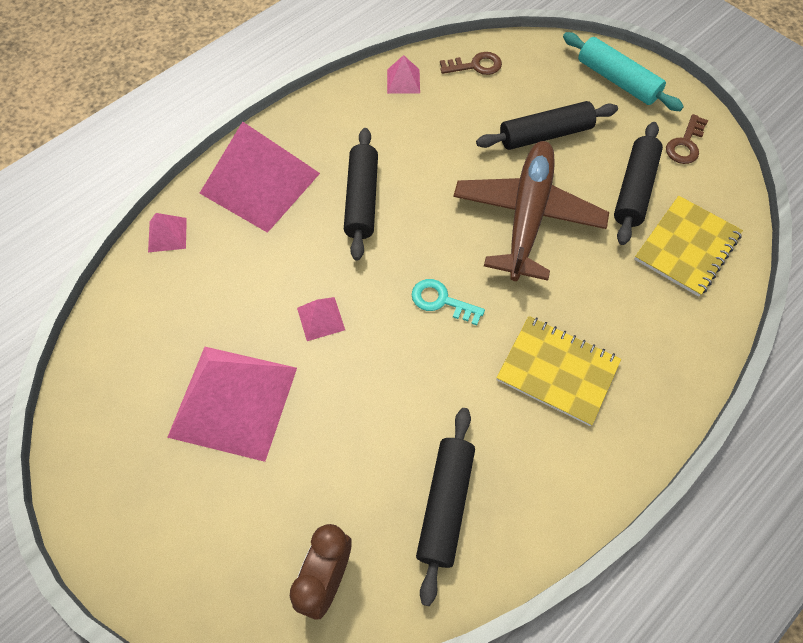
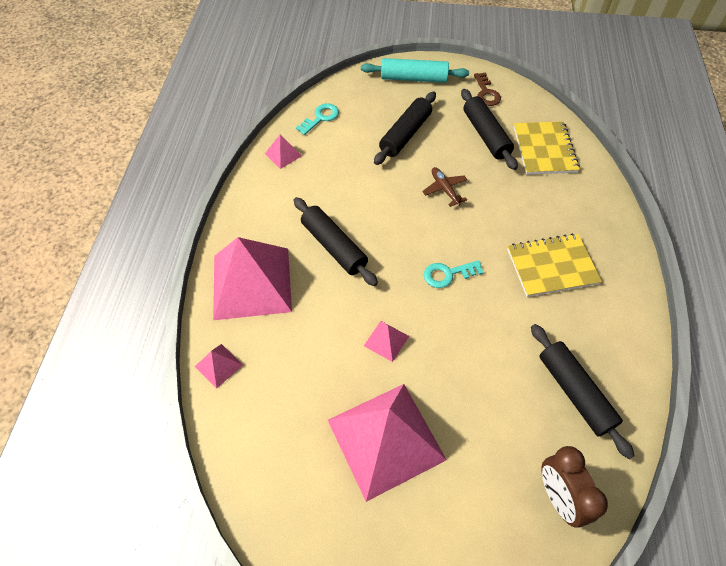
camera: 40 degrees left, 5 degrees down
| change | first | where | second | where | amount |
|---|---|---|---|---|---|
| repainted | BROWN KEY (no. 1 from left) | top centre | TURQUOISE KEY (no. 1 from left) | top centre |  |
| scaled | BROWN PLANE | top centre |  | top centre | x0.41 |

--- --- ---

Retype the lines of the material from the one containing "where | amount |" through the last line, exactly, and give no other lines.

Expected output:
| change | first | where | second | where | amount |
|---|---|---|---|---|---|
| repainted | BROWN KEY (no. 1 from left) | top centre | TURQUOISE KEY (no. 1 from left) | top centre |  |
| scaled | BROWN PLANE | top centre |  | top centre | x0.41 |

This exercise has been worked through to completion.